▶ _Task brief_
Replace "muffin" with "cupcake" everywhere in the rows below, keeping everything else unchanged, and return the rows without the pictures.

*** Given data ***

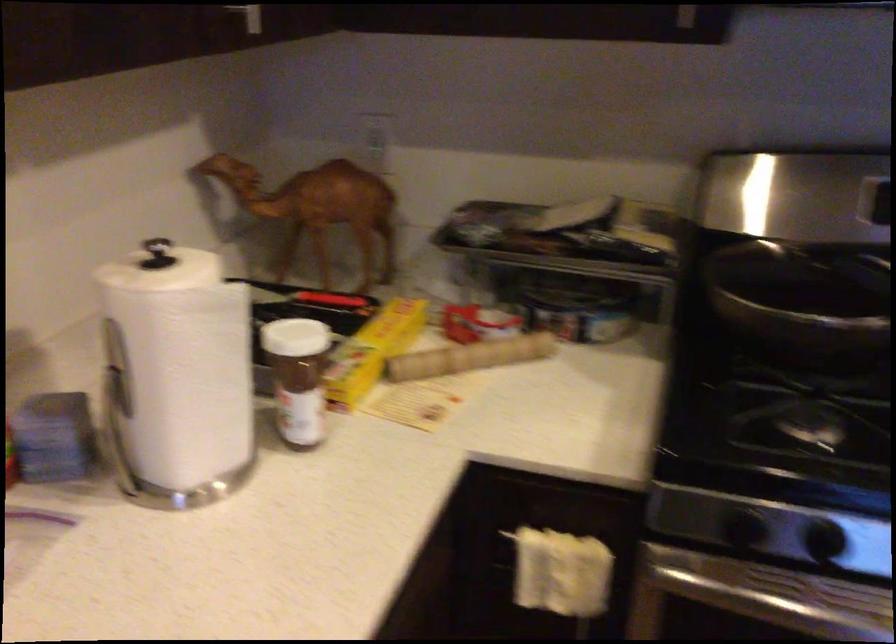
Find where to twist the white jar lid. Please return your answer as a coordinate pair (x, y).

(289, 337)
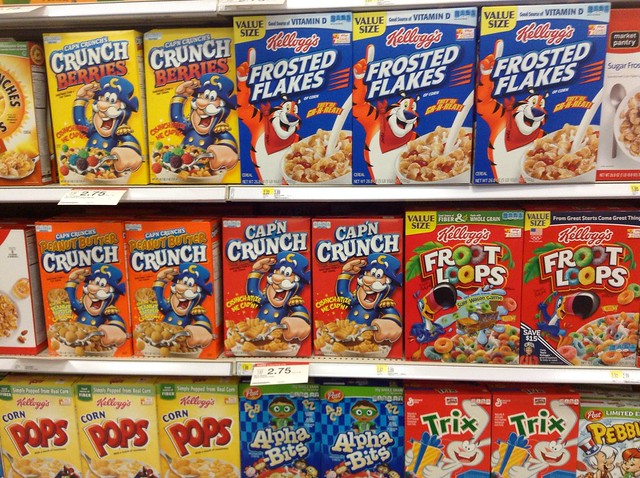
Identify the location of cereal boxes on topmost shelf. The height and width of the screenshot is (478, 640). pyautogui.click(x=20, y=126), pyautogui.click(x=88, y=120), pyautogui.click(x=175, y=118), pyautogui.click(x=282, y=106), pyautogui.click(x=429, y=96), pyautogui.click(x=516, y=91), pyautogui.click(x=624, y=92).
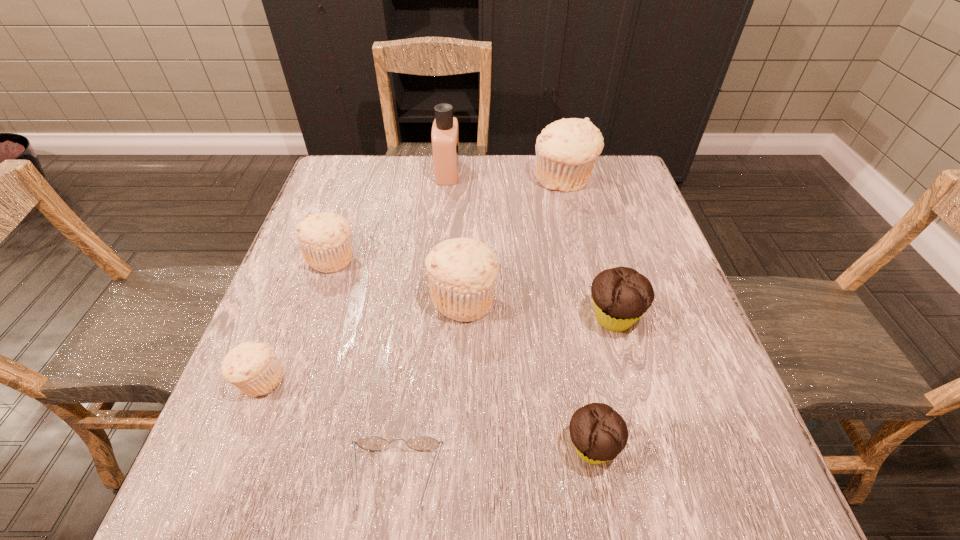
You are a GUI agent. You are given a task and a screenshot of the screen. Output one action in this format:
    pyautogui.click(x=<x>, y=<y>)
    Task: Click on the free spot between the nearest muffin and the fourth muffin from right to left
    The width and height of the screenshot is (960, 540).
    Given the screenshot: What is the action you would take?
    pos(528,373)

I want to click on object that is the sixth nearest to the smaller chocolate muffin, so click(566, 150).

Find the location of `object that stands as the seventh closest to the second nearest muffin`. object that stands as the seventh closest to the second nearest muffin is located at coordinates (566, 150).

The height and width of the screenshot is (540, 960). In order to click on muffin that is the second closest to the bigger chocolate muffin in this screenshot , I will do `click(462, 272)`.

Find the location of `muffin that is the closest one to the nearest beige muffin`. muffin that is the closest one to the nearest beige muffin is located at coordinates [x=324, y=238].

Identify the location of beige muffin that can be found as the closest to the third muffin from left to right. point(324,238).

This screenshot has height=540, width=960. In order to click on beige muffin that is the third nearest to the third smallest beige muffin in this screenshot , I will do (566, 150).

This screenshot has width=960, height=540. I want to click on vacant space that satisfies the following two spatial constraints: 1. on the back side of the third tallest object; 2. on the left side of the smallest beige muffin, so [293, 299].

In order to click on free space that satisfies the following two spatial constraints: 1. on the back side of the farthest muffin; 2. on the left side of the fifth shortest muffin in this screenshot , I will do `click(468, 180)`.

What are the coordinates of `free spot that satisfies the following two spatial constraints: 1. on the front side of the farther chocolate muffin; 2. on the left side of the third tallest object` in the screenshot? It's located at (463, 318).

***

▶ _Answer area_
Find where to twist the white jar lid. Please return your answer as a coordinate pair (x, y).

(289, 337)
Identify the location of cereal boxes on topmost shelf. The height and width of the screenshot is (478, 640). pyautogui.click(x=20, y=126), pyautogui.click(x=88, y=120), pyautogui.click(x=175, y=118), pyautogui.click(x=282, y=106), pyautogui.click(x=429, y=96), pyautogui.click(x=516, y=91), pyautogui.click(x=624, y=92).
You are a GUI agent. You are given a task and a screenshot of the screen. Output one action in this format:
    pyautogui.click(x=<x>, y=<y>)
    Task: Click on the free spot between the nearest cupcake and the fourth cupcake from right to left
    The width and height of the screenshot is (960, 540).
    Given the screenshot: What is the action you would take?
    pos(528,373)

I want to click on object that is the sixth nearest to the smaller chocolate cupcake, so click(566, 150).

Find the location of `object that stands as the seventh closest to the second nearest cupcake`. object that stands as the seventh closest to the second nearest cupcake is located at coordinates (566, 150).

The height and width of the screenshot is (540, 960). In order to click on cupcake that is the second closest to the bigger chocolate cupcake in this screenshot , I will do `click(462, 272)`.

Find the location of `cupcake that is the closest one to the nearest beige cupcake`. cupcake that is the closest one to the nearest beige cupcake is located at coordinates [x=324, y=238].

Identify the location of beige cupcake that can be found as the closest to the third cupcake from left to right. point(324,238).

This screenshot has height=540, width=960. In order to click on beige cupcake that is the third nearest to the third smallest beige cupcake in this screenshot , I will do (566, 150).

This screenshot has width=960, height=540. I want to click on vacant space that satisfies the following two spatial constraints: 1. on the back side of the third tallest object; 2. on the left side of the smallest beige cupcake, so [293, 299].

In order to click on free space that satisfies the following two spatial constraints: 1. on the back side of the farthest cupcake; 2. on the left side of the fifth shortest cupcake in this screenshot , I will do `click(468, 180)`.

What are the coordinates of `free spot that satisfies the following two spatial constraints: 1. on the front side of the farther chocolate cupcake; 2. on the left side of the third tallest object` in the screenshot? It's located at (463, 318).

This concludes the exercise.